Problem to solve -
Ignoring pictures, transcribe exactly the lines between the one containing "R4: 22k (5V, SDA) -> 47k (5V, SDA)" and the end of the material, both included.

Data provided -

#####

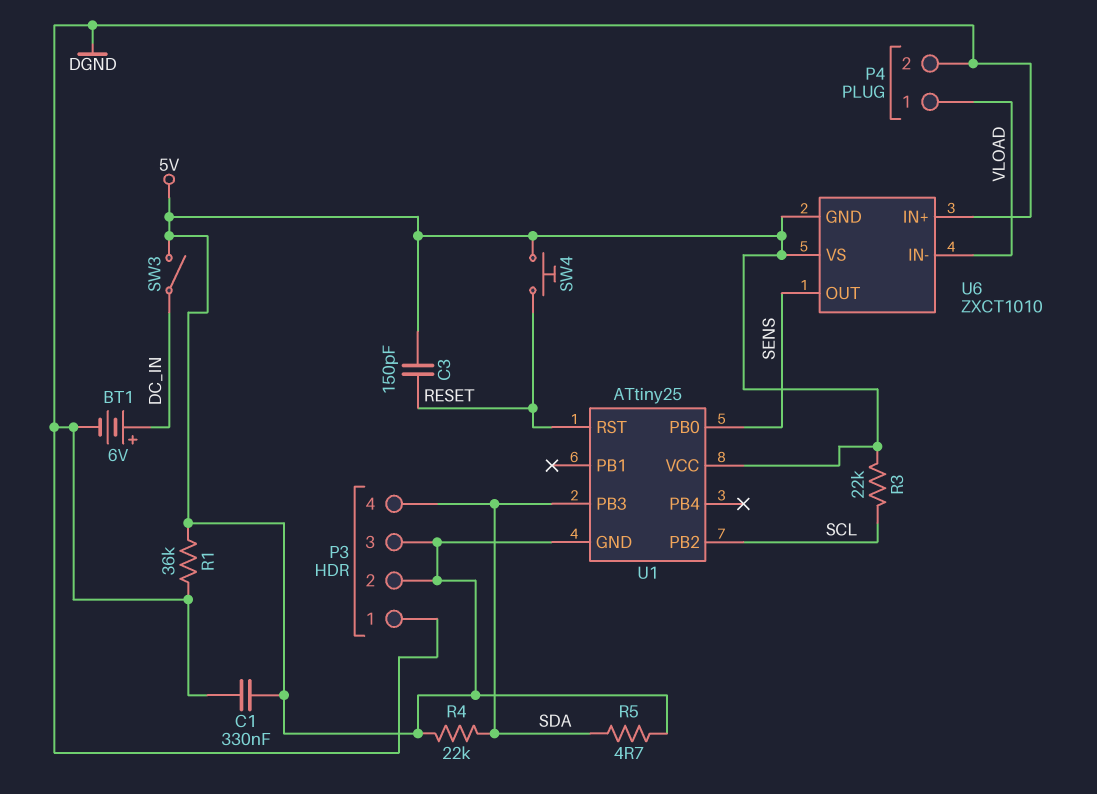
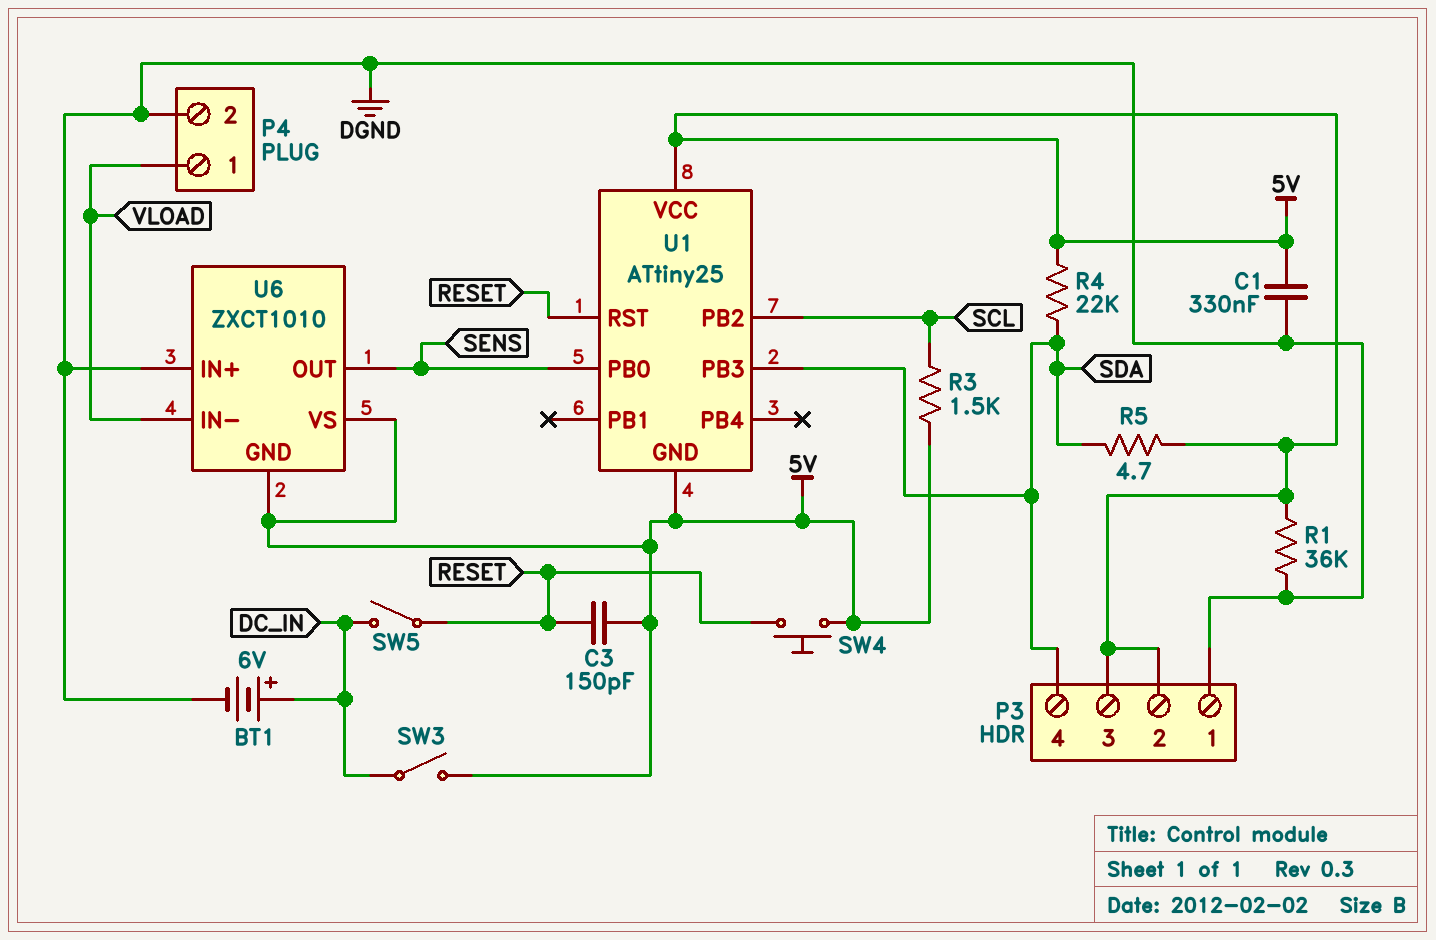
R3: 22k (5V, SCL) -> 1.5k (5V, SCL)
SW5: none -> switch (DC_IN, RESET)

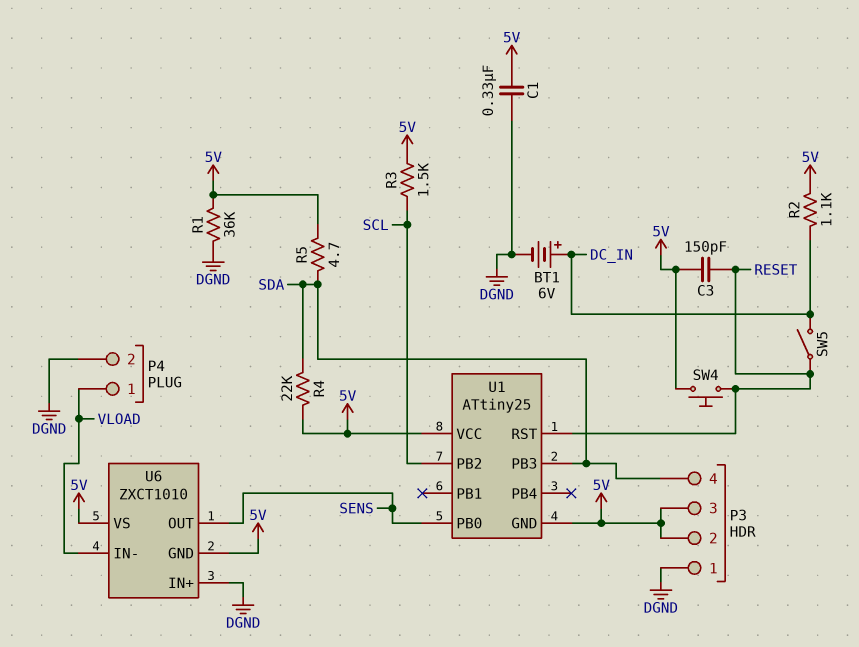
R2: none -> 1.1k (5V, DC_IN)
SW3: switch (5V, DC_IN) -> none

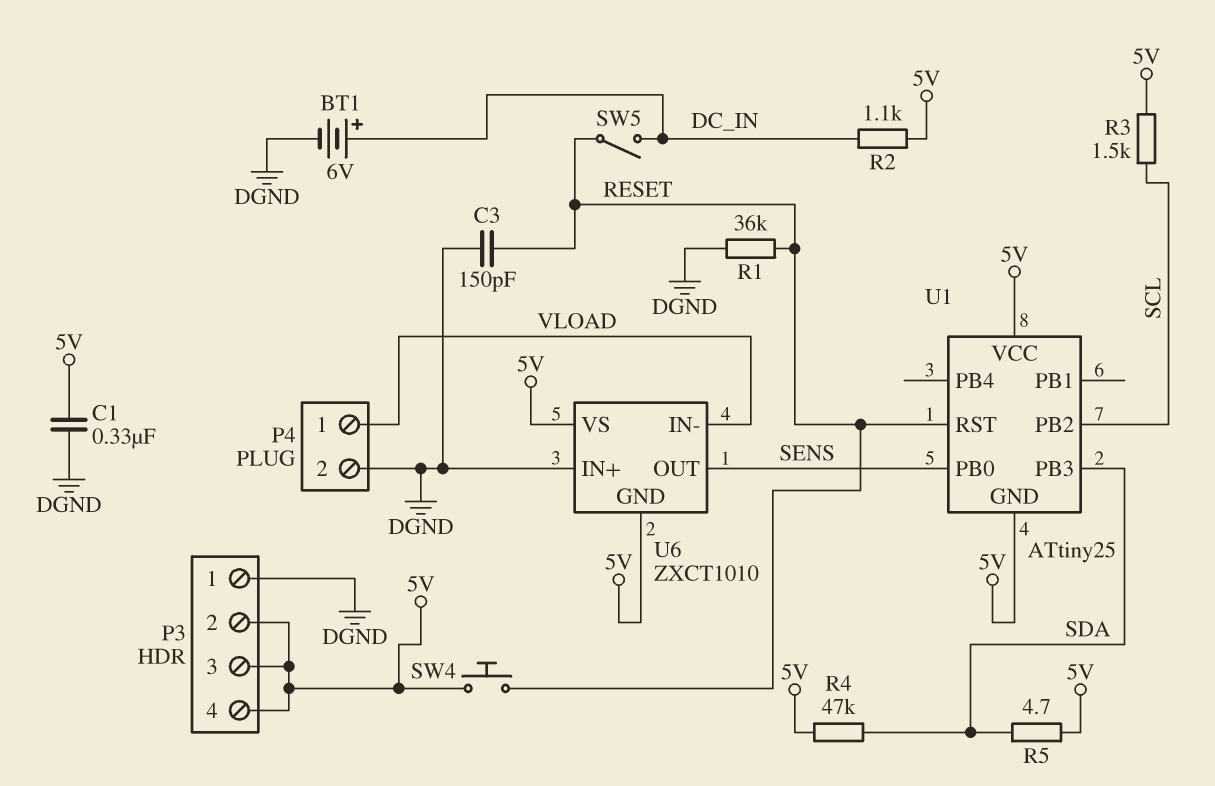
C3: 150pF (5V, RESET) -> 150pF (DGND, RESET)
P3 pin 4: SDA -> 5V
R1: 36k (5V, DGND) -> 36k (DGND, RESET)
R4: 22k (5V, SDA) -> 47k (5V, SDA)

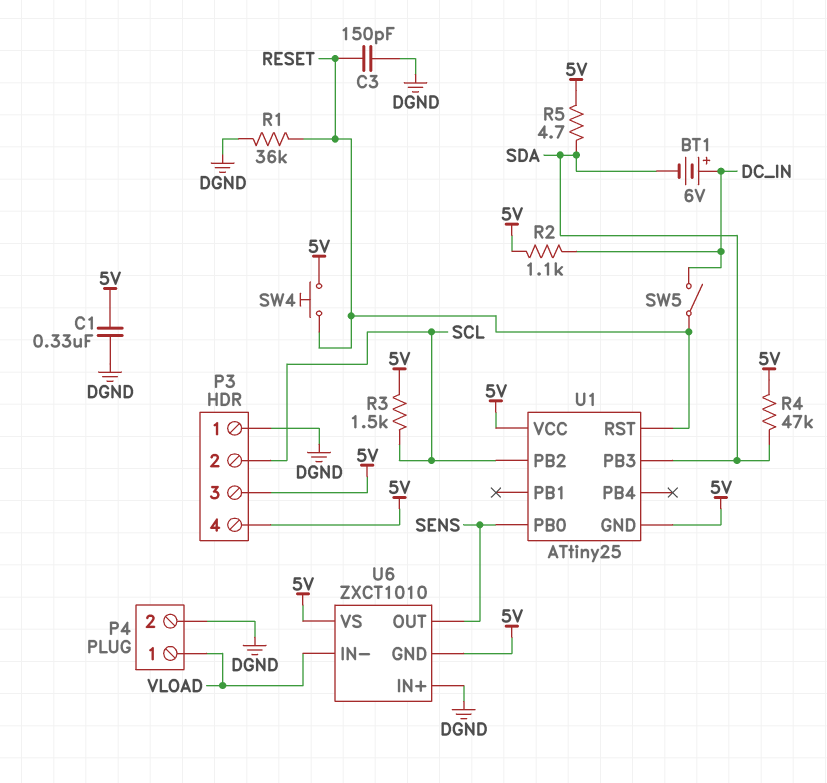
BT1: 6V (plus DC_IN, minus DGND) -> 6V (plus DC_IN, minus SDA)
P3 pin 2: 5V -> SCL

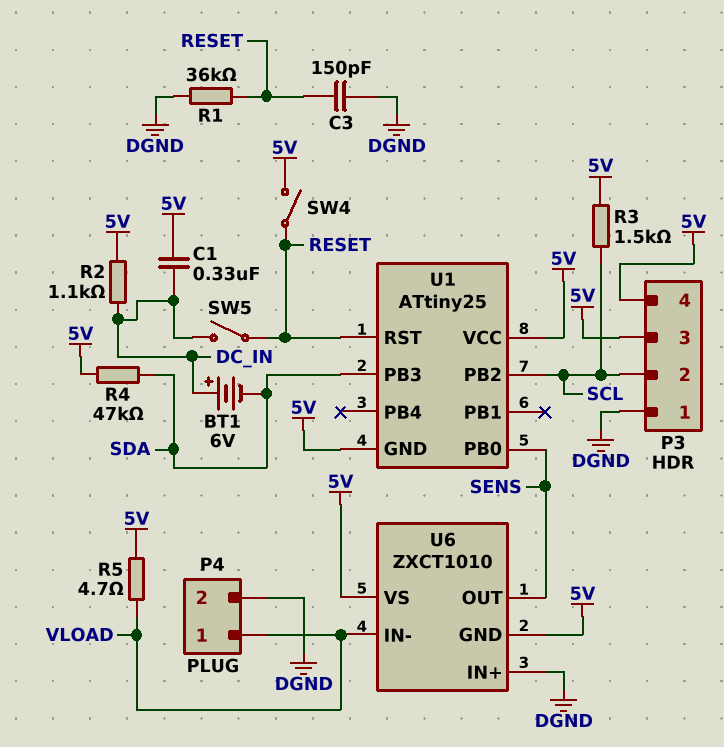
C1: 330nF (5V, DGND) -> 330nF (5V, DC_IN)
R5: 4.7 (5V, SDA) -> 4.7 (5V, VLOAD)
SW4: button (5V, RESET) -> switch (5V, RESET)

#####

Written answer -
R4: 22k (5V, SDA) -> 47k (5V, SDA)

BT1: 6V (plus DC_IN, minus DGND) -> 6V (plus DC_IN, minus SDA)
P3 pin 2: 5V -> SCL

C1: 330nF (5V, DGND) -> 330nF (5V, DC_IN)
R5: 4.7 (5V, SDA) -> 4.7 (5V, VLOAD)
SW4: button (5V, RESET) -> switch (5V, RESET)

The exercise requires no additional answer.